::: Material provided :::

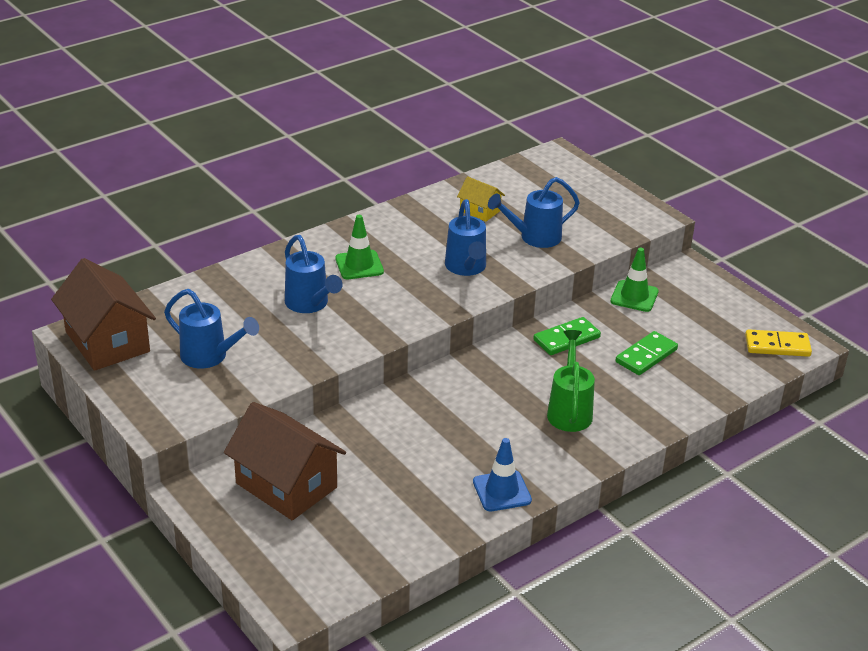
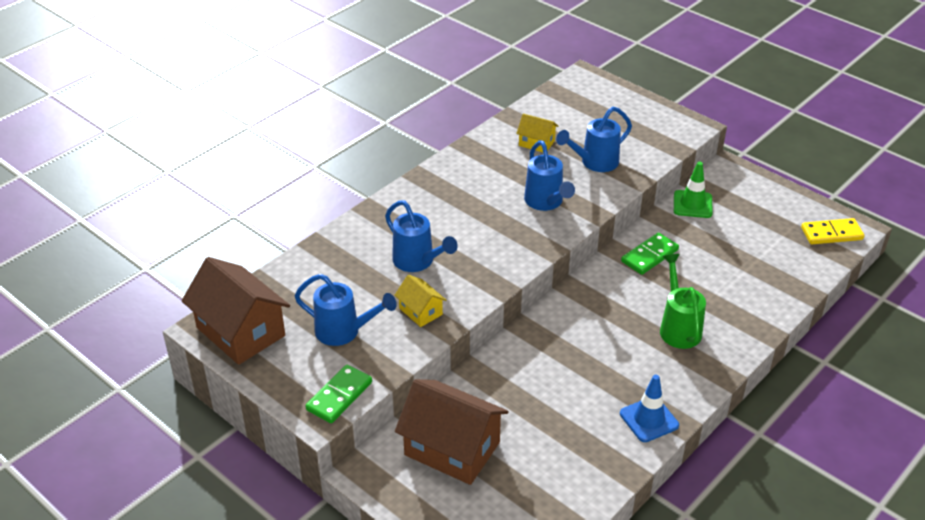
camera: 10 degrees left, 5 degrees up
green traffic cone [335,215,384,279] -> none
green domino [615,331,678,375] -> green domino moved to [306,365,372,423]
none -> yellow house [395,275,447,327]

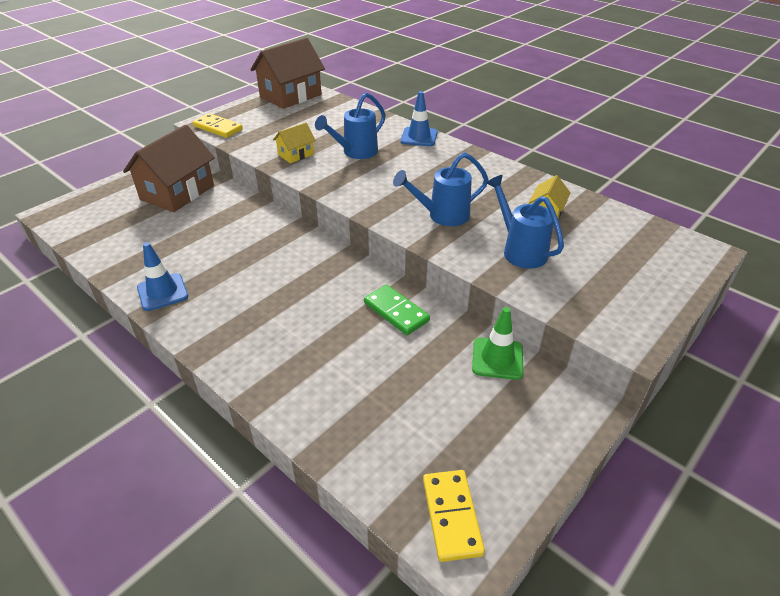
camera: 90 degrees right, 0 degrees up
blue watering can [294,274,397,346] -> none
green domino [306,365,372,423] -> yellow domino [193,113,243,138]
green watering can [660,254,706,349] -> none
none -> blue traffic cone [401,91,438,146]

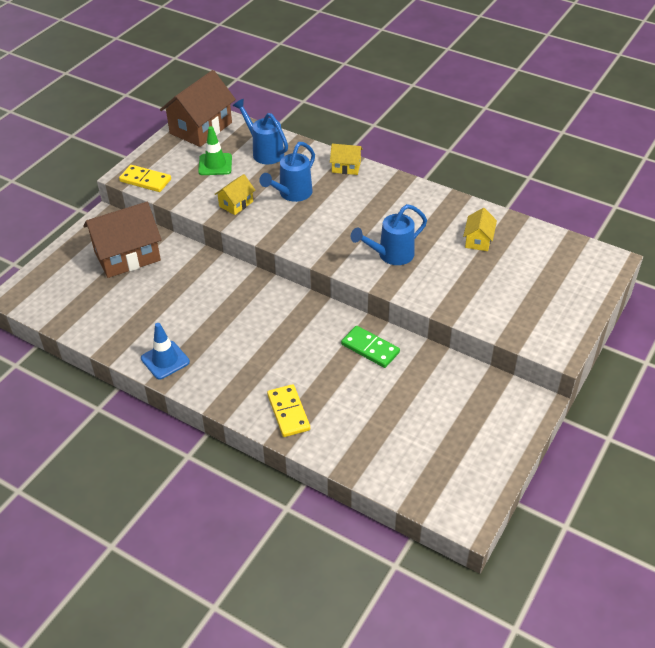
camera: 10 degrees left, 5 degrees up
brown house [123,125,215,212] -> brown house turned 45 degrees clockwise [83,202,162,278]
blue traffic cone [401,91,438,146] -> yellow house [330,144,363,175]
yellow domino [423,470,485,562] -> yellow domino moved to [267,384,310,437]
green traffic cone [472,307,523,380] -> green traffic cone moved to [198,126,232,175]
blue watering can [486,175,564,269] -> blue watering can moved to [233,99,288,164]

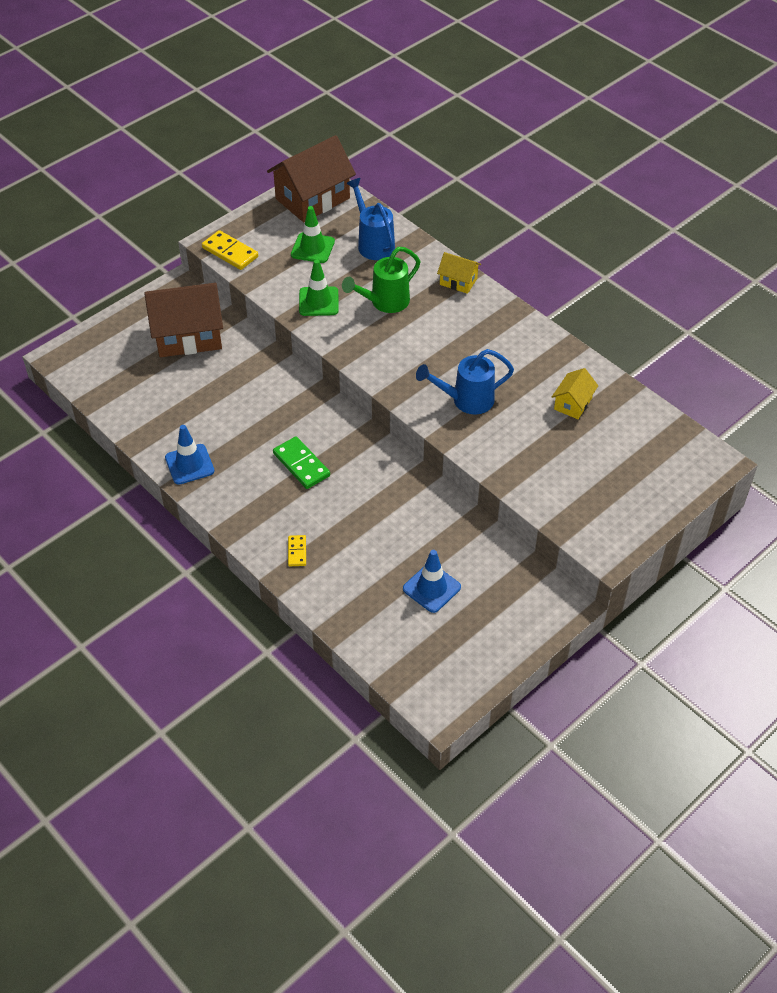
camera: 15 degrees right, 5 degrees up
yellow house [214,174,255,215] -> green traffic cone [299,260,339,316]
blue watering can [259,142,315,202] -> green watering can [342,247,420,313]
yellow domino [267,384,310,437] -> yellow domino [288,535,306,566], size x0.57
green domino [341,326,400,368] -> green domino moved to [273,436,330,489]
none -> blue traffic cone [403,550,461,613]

:::
::: Material provided :::

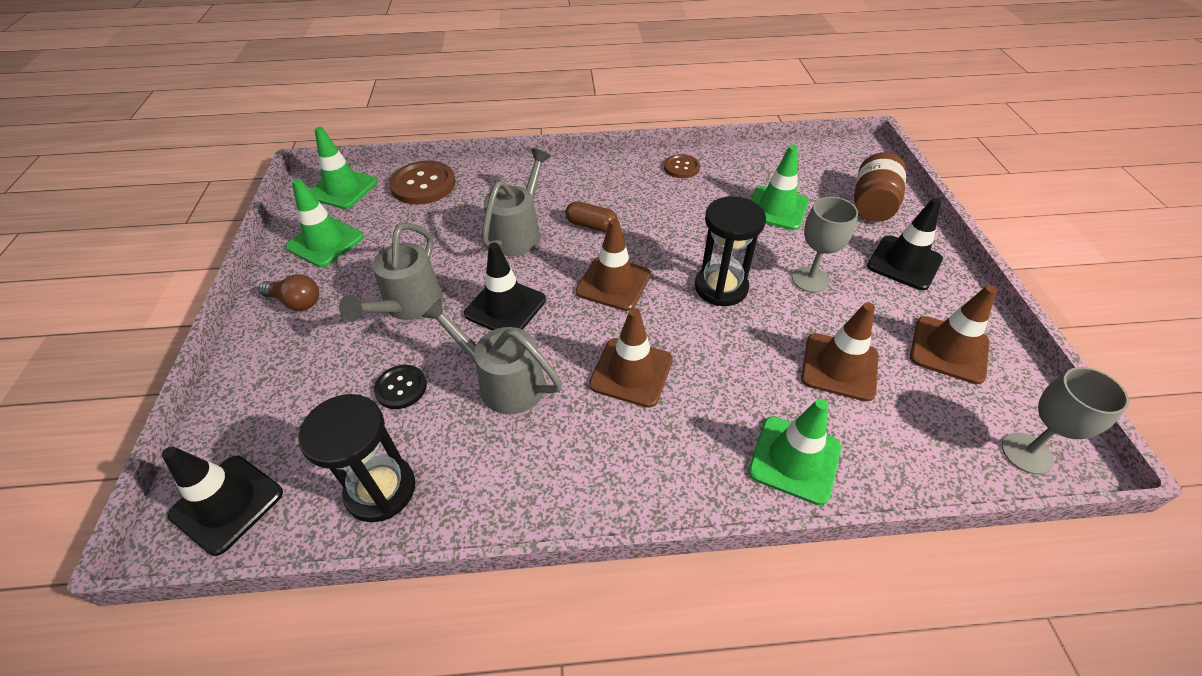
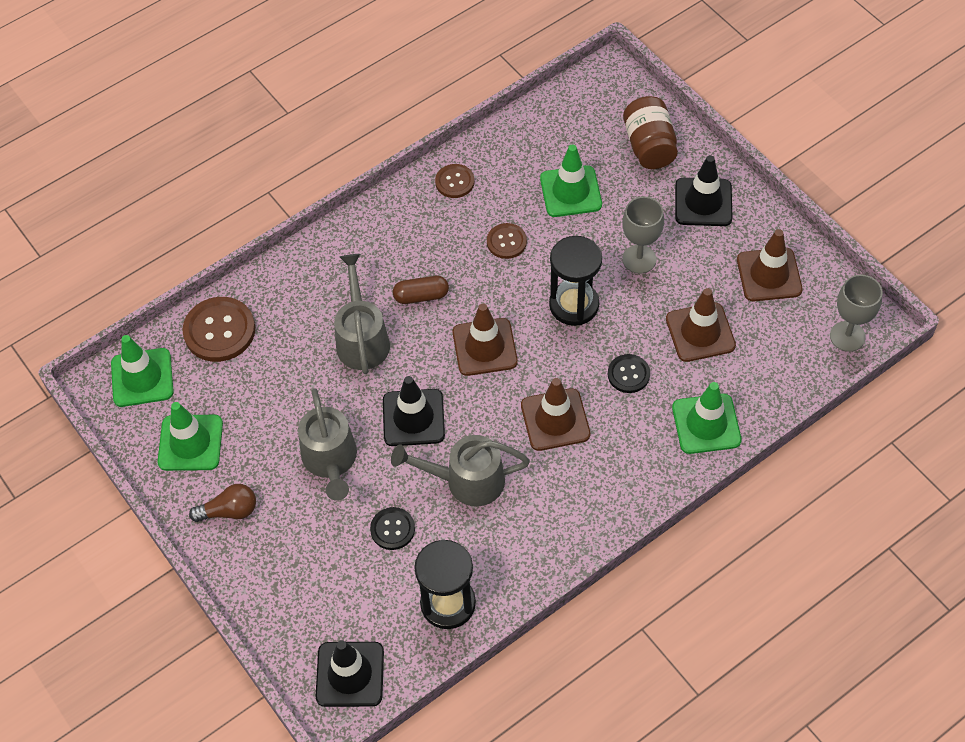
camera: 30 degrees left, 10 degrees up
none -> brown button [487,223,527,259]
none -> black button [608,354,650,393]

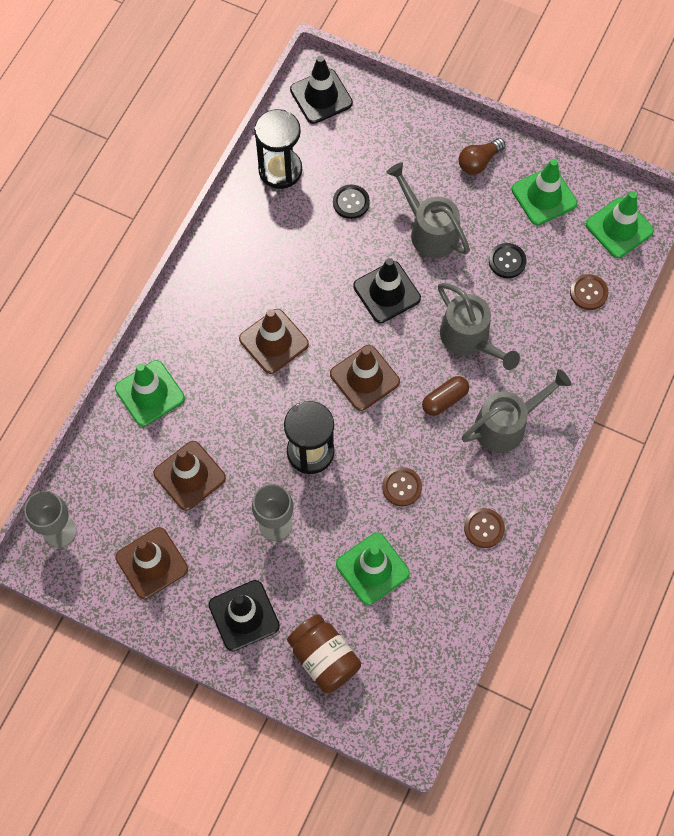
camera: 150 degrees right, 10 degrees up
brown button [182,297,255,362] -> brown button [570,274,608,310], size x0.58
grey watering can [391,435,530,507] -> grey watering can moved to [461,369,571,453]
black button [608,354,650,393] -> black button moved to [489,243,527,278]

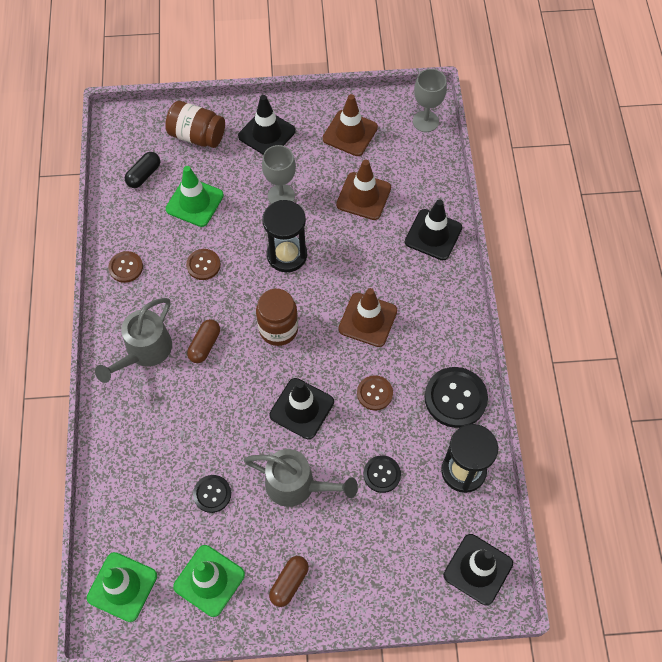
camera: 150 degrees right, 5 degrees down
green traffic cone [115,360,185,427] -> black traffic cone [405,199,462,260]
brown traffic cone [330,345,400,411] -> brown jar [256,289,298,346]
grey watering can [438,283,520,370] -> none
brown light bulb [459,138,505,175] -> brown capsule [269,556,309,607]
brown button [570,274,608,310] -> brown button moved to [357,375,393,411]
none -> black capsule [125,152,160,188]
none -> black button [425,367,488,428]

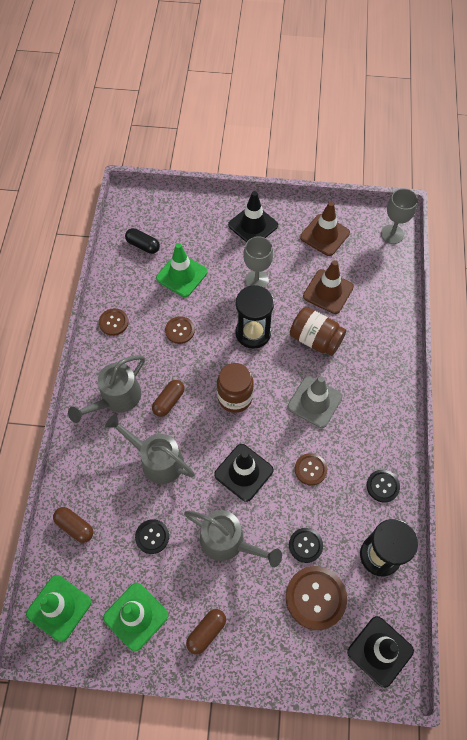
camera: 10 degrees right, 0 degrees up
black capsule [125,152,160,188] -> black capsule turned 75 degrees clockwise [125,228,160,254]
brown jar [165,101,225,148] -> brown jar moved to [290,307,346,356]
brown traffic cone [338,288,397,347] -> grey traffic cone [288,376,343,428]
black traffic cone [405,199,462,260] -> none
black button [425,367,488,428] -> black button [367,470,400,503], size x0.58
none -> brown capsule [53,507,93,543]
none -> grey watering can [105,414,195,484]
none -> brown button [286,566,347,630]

:::

In the listing, find all lines with the string "cone" and copy them.

green traffic cone [335,215,384,279] -> none
none -> blue traffic cone [401,91,438,146]
blue traffic cone [401,91,438,146] -> yellow house [330,144,363,175]
green traffic cone [472,307,523,380] -> green traffic cone moved to [198,126,232,175]
yellow house [214,174,255,215] -> green traffic cone [299,260,339,316]
none -> blue traffic cone [403,550,461,613]
green traffic cone [115,360,185,427] -> black traffic cone [405,199,462,260]
brown traffic cone [330,345,400,411] -> brown jar [256,289,298,346]
brown traffic cone [338,288,397,347] -> grey traffic cone [288,376,343,428]
black traffic cone [405,199,462,260] -> none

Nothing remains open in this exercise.